**RECORDS FOR PROCESSING:**
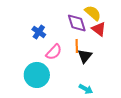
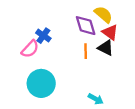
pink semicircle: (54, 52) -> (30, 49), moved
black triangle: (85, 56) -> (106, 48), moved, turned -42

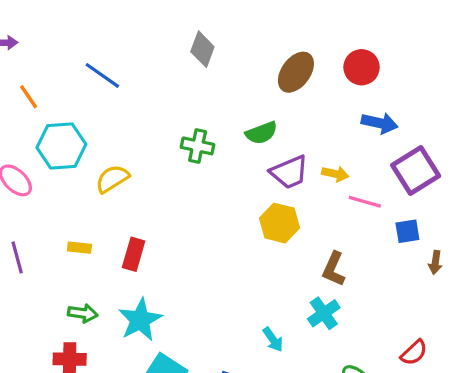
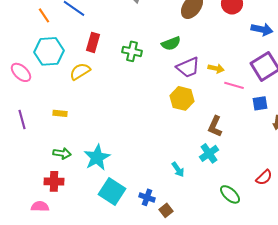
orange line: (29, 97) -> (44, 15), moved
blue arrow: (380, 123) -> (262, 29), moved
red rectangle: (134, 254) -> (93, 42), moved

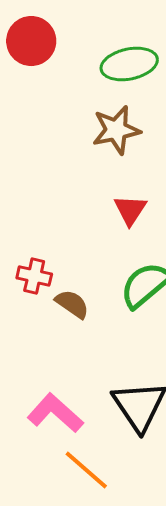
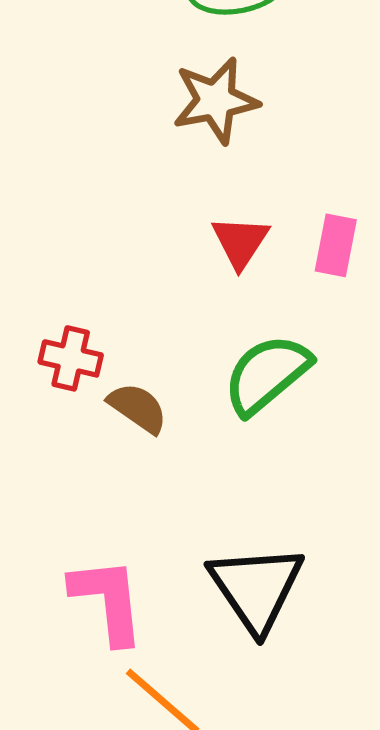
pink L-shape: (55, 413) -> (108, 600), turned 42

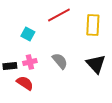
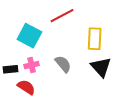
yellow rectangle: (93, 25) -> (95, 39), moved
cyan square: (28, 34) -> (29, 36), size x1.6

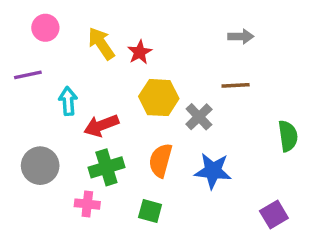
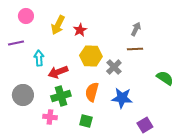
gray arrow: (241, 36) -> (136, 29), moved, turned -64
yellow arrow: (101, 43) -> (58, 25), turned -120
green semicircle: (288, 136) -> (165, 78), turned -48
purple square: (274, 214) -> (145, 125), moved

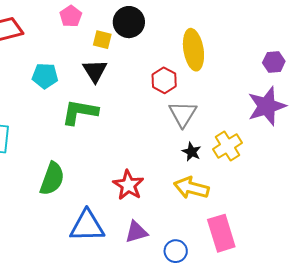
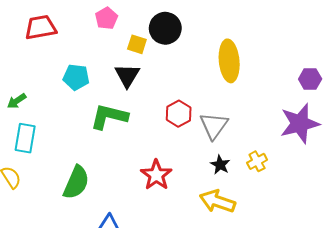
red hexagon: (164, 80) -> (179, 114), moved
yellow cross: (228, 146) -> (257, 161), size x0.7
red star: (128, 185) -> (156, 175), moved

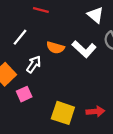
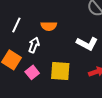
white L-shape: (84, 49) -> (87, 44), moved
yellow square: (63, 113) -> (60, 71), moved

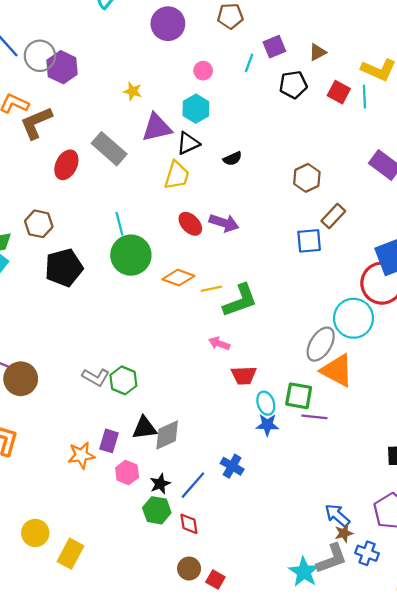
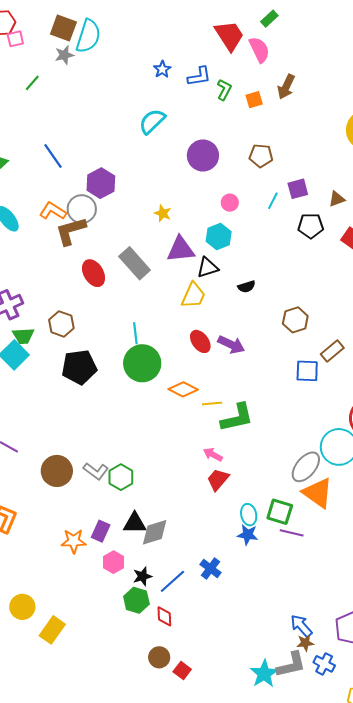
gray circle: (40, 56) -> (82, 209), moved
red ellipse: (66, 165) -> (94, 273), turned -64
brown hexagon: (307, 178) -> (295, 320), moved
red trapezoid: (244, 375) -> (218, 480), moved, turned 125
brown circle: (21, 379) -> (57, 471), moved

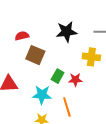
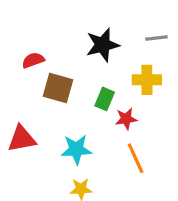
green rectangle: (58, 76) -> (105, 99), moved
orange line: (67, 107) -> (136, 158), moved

--

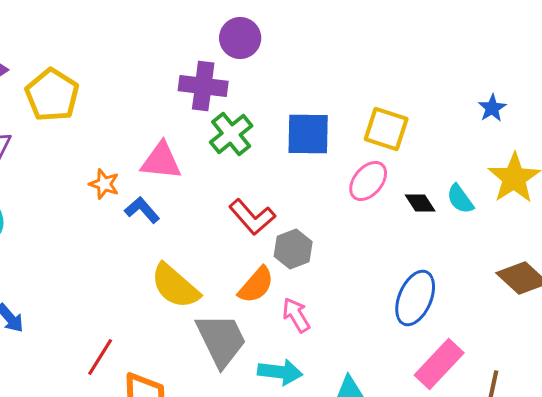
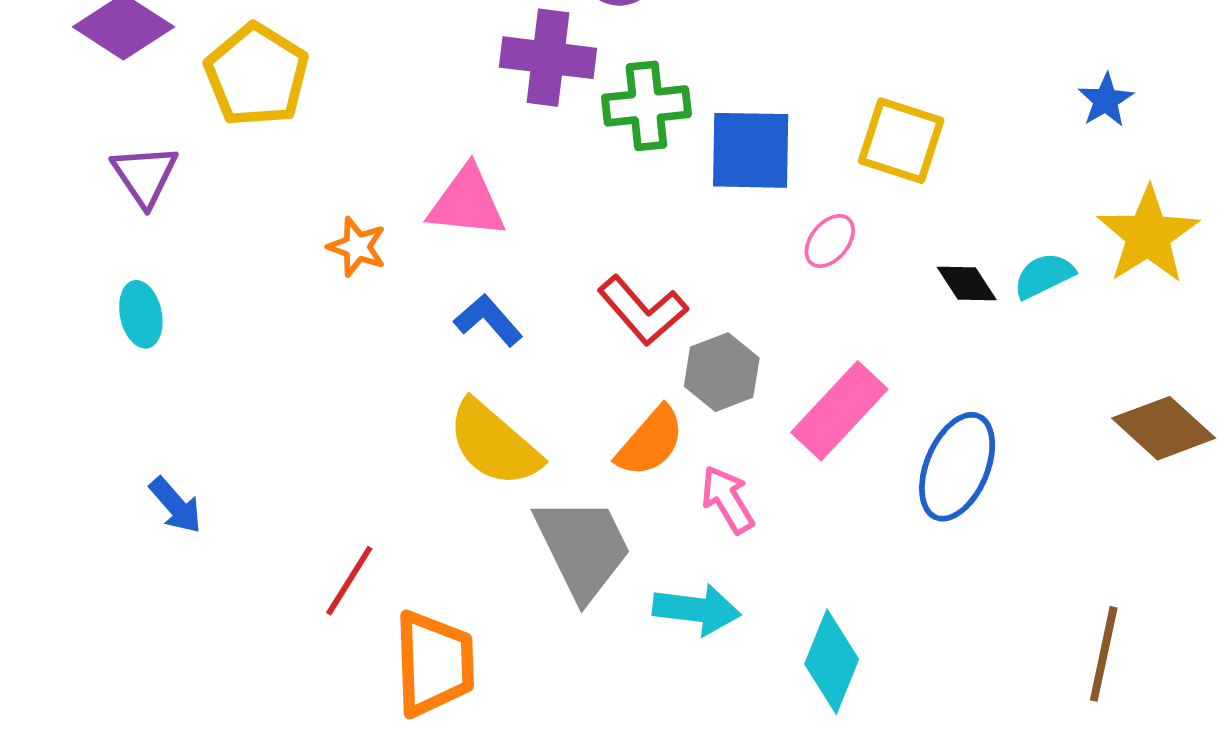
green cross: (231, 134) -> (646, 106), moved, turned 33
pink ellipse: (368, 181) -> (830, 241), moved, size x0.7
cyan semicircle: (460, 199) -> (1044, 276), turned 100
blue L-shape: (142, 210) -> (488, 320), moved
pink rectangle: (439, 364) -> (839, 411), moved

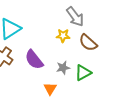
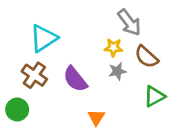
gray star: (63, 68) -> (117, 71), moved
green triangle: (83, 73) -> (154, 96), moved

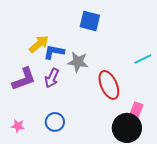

--

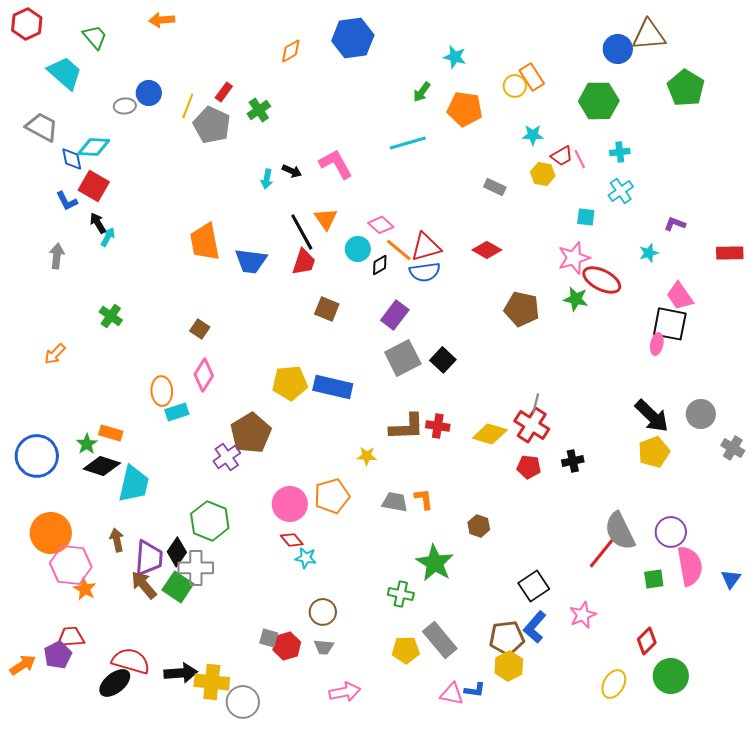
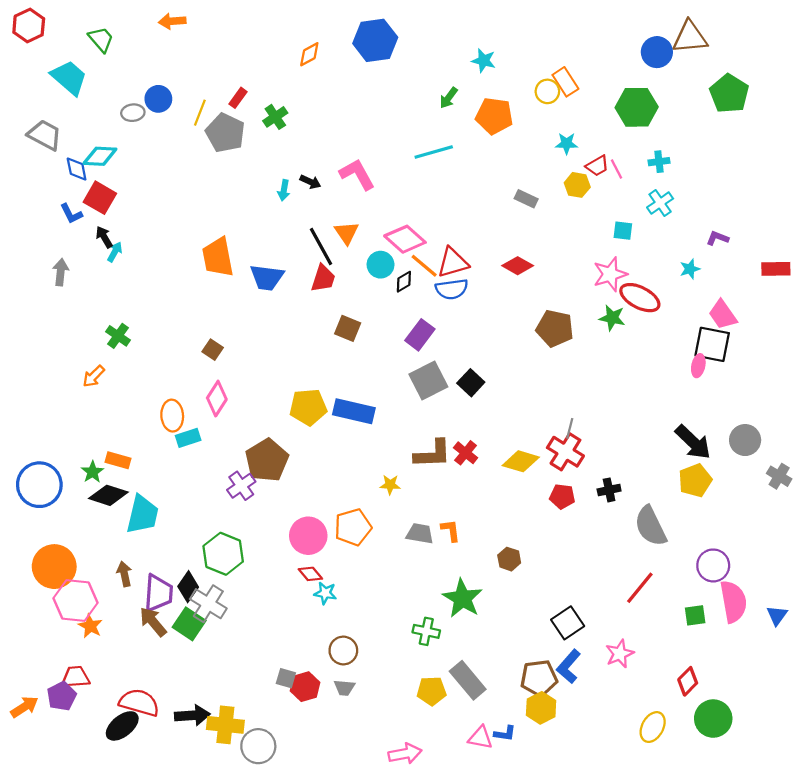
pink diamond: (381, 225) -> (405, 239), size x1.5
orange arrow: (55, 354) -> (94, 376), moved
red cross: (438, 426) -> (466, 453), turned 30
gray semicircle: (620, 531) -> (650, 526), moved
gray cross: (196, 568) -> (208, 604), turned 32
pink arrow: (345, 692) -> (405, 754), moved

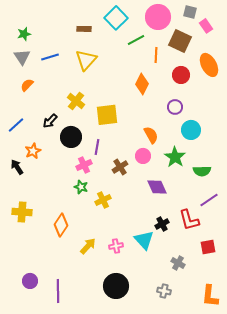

**ACTION ITEM:**
Transcribe the lines above exactly, beginning at the one with "purple square: (274, 214)" and ending at the one with "red trapezoid: (244, 375)". Include both; exclude the pictures.

**OUTPUT OF THE TASK:**
purple square: (274, 214) -> (145, 125), moved

red hexagon: (164, 80) -> (179, 114), moved
yellow cross: (228, 146) -> (257, 161), size x0.7
red star: (128, 185) -> (156, 175), moved

white L-shape: (84, 49) -> (87, 44), moved
yellow square: (63, 113) -> (60, 71), moved

gray circle: (40, 56) -> (82, 209), moved
red ellipse: (66, 165) -> (94, 273), turned -64
brown hexagon: (307, 178) -> (295, 320), moved
red trapezoid: (244, 375) -> (218, 480), moved, turned 125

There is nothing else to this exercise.